Records from a data collection:
:::
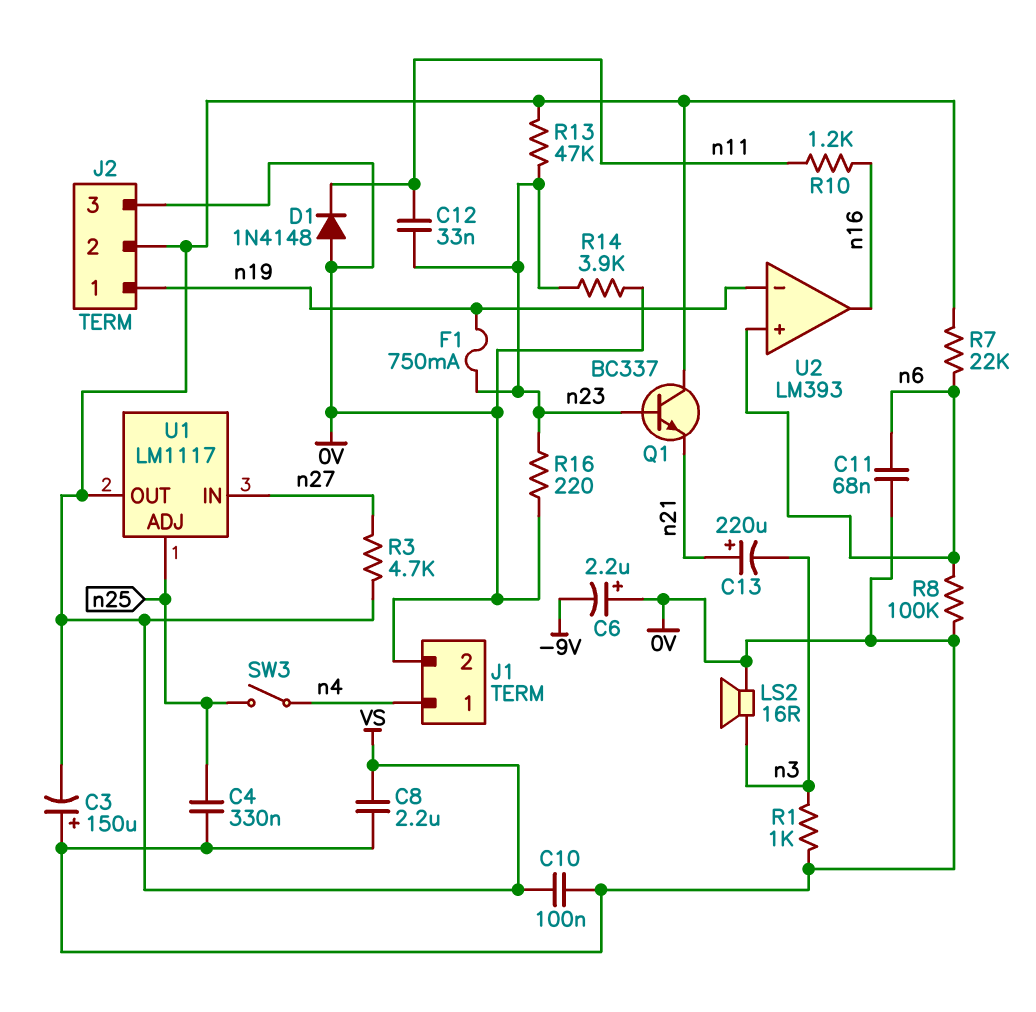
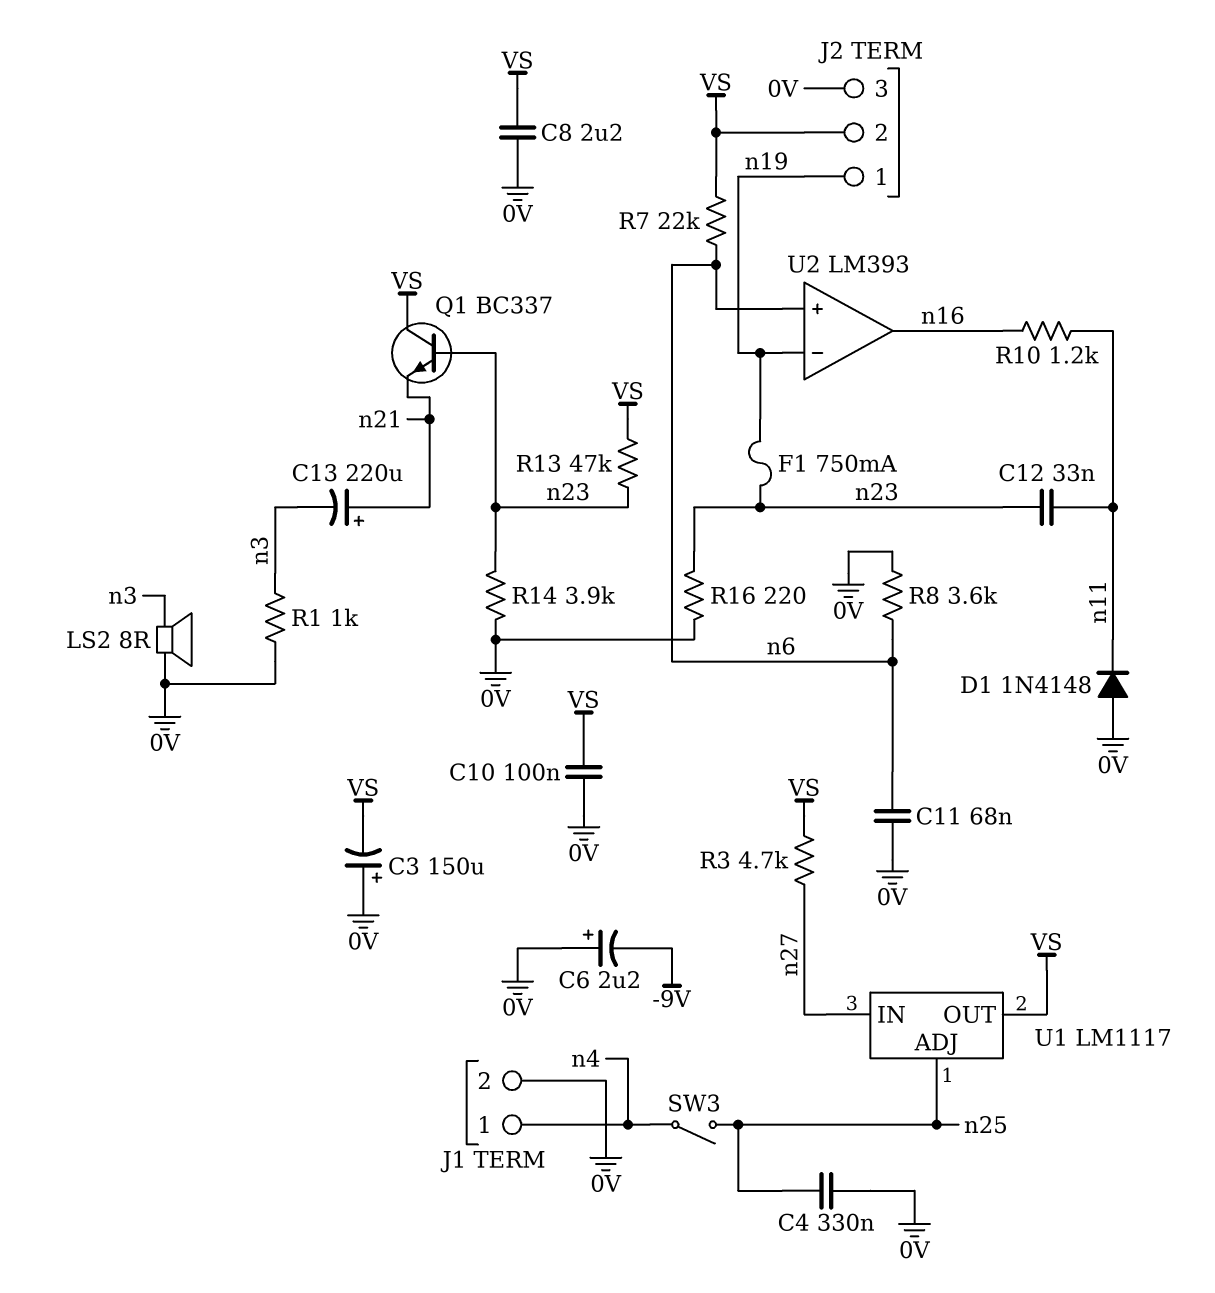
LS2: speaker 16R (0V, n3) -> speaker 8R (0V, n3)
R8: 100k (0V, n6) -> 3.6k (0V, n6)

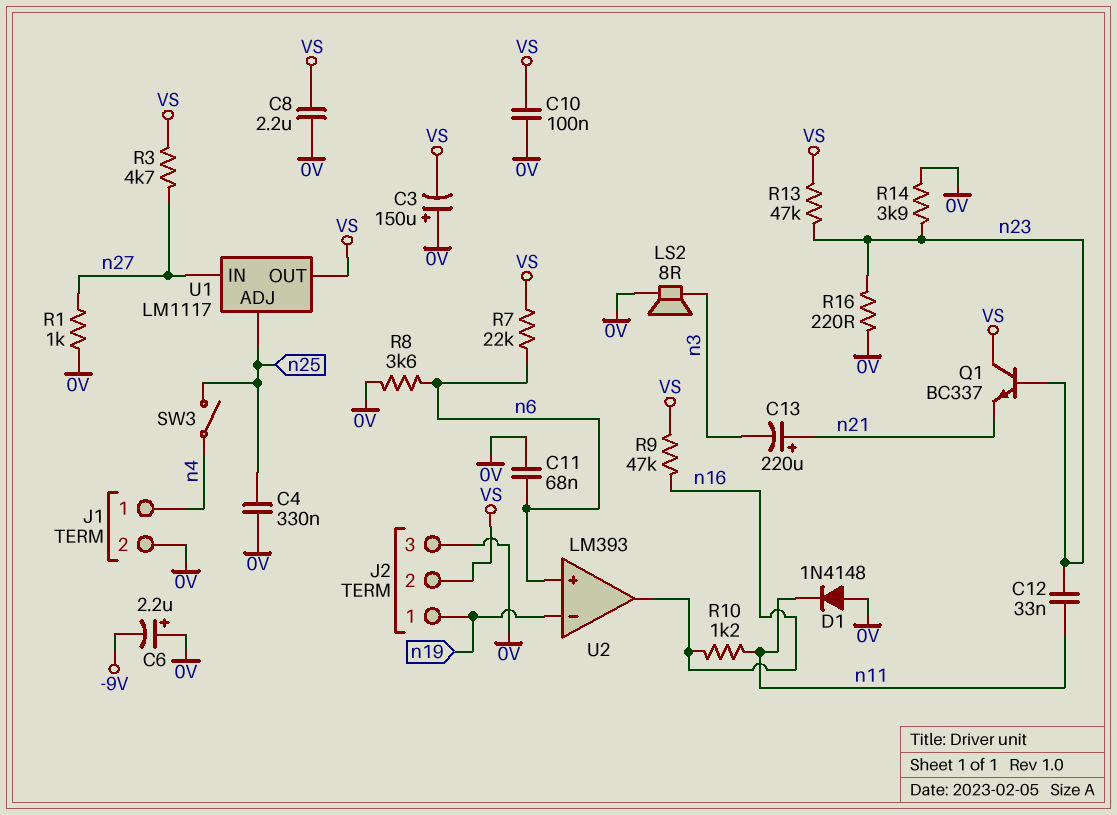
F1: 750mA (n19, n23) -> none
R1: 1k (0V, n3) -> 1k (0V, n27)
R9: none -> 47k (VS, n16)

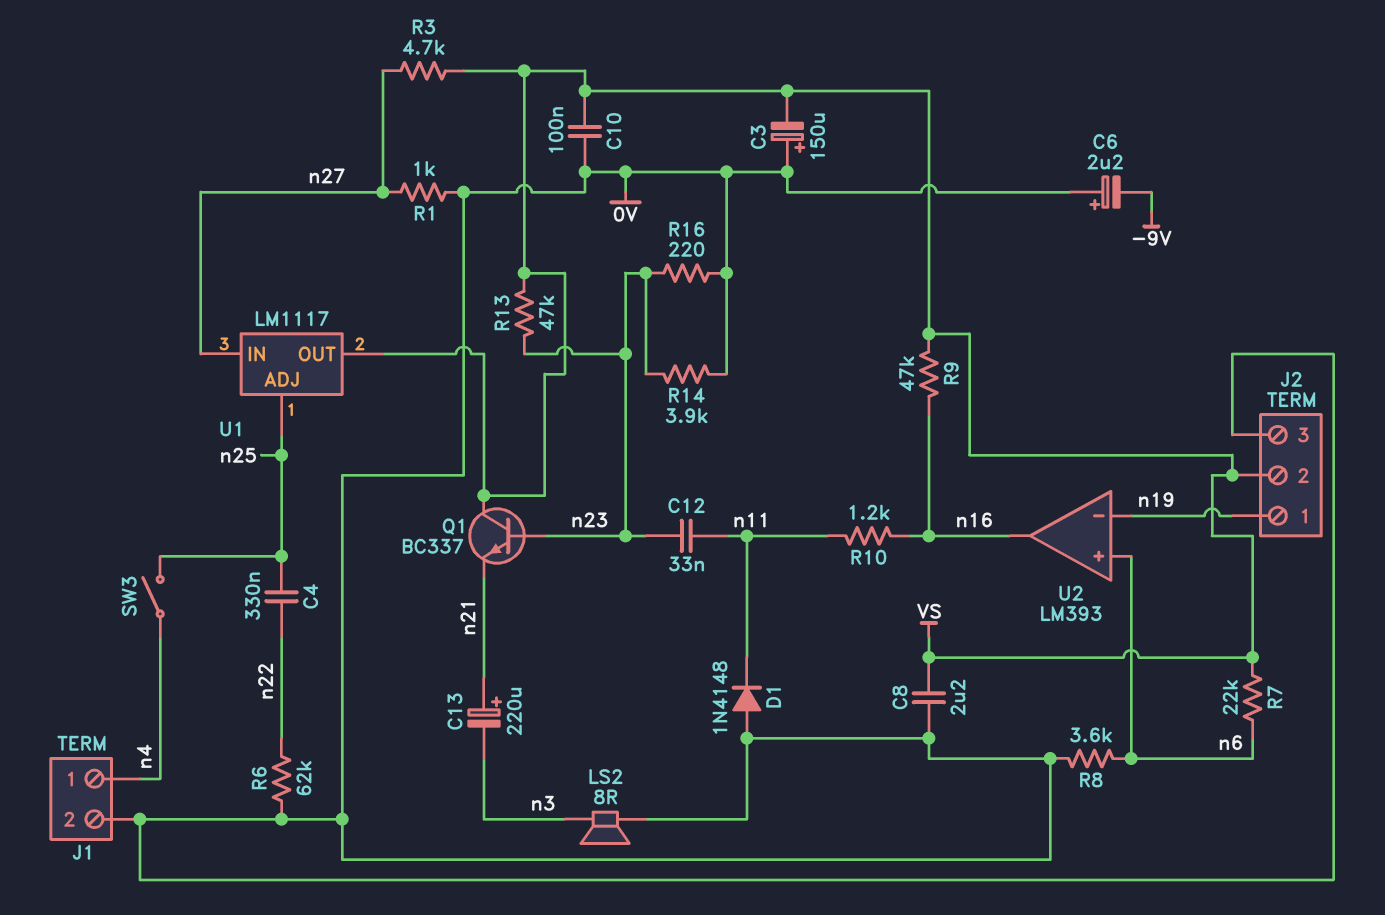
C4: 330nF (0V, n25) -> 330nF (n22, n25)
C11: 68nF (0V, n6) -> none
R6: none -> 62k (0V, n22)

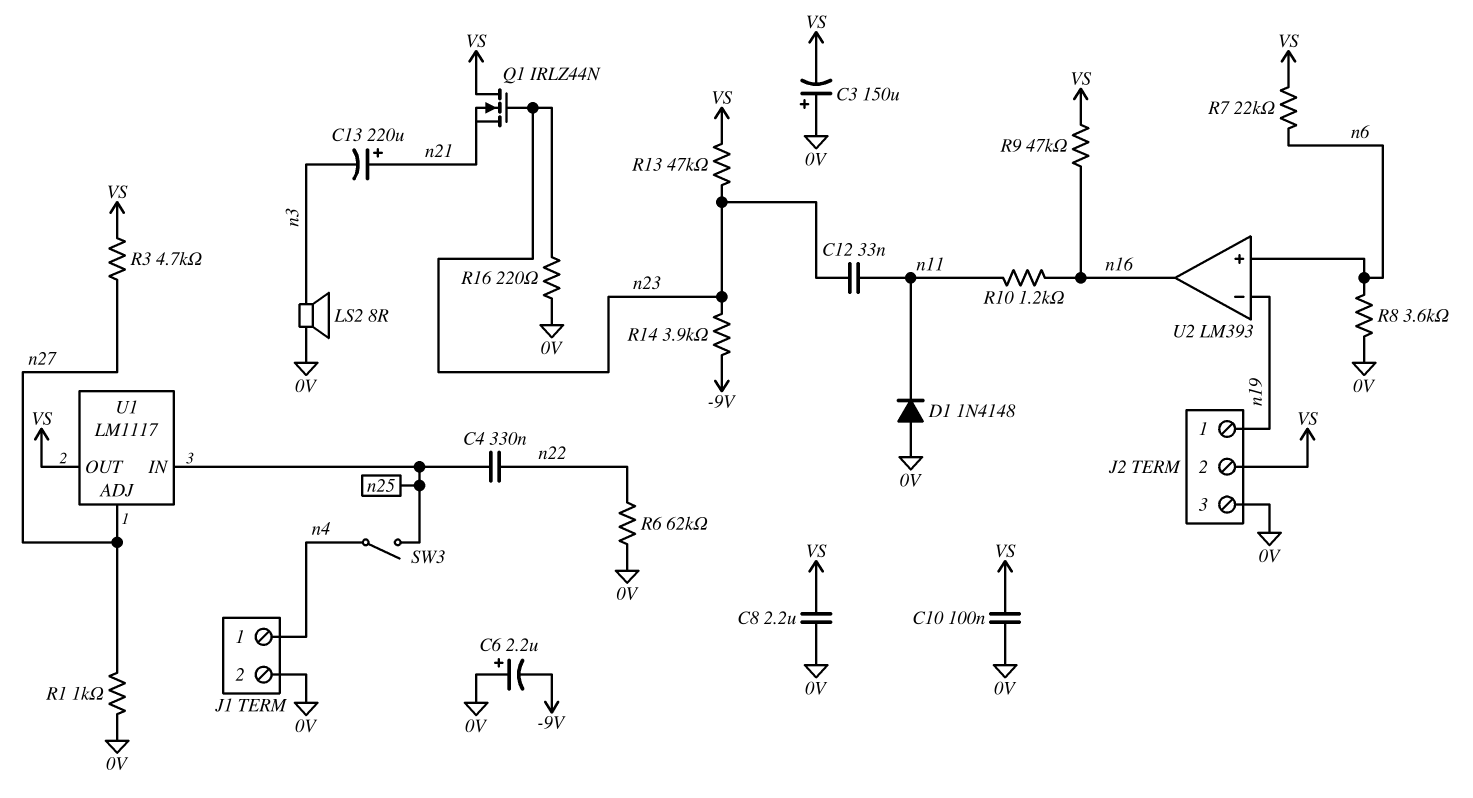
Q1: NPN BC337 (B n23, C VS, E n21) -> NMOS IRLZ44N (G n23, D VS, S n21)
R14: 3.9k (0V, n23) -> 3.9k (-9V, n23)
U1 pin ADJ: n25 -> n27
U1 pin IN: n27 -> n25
:::
— ACTIVITY —
Transcribe exactly the lines that go from the one holding "R6: none -> 62k (0V, n22)" through the last line of the entries, both included, and nothing besides them. Do not include any pictures.

— ANSWER TO THIS EXERCISE —
R6: none -> 62k (0V, n22)

Q1: NPN BC337 (B n23, C VS, E n21) -> NMOS IRLZ44N (G n23, D VS, S n21)
R14: 3.9k (0V, n23) -> 3.9k (-9V, n23)
U1 pin ADJ: n25 -> n27
U1 pin IN: n27 -> n25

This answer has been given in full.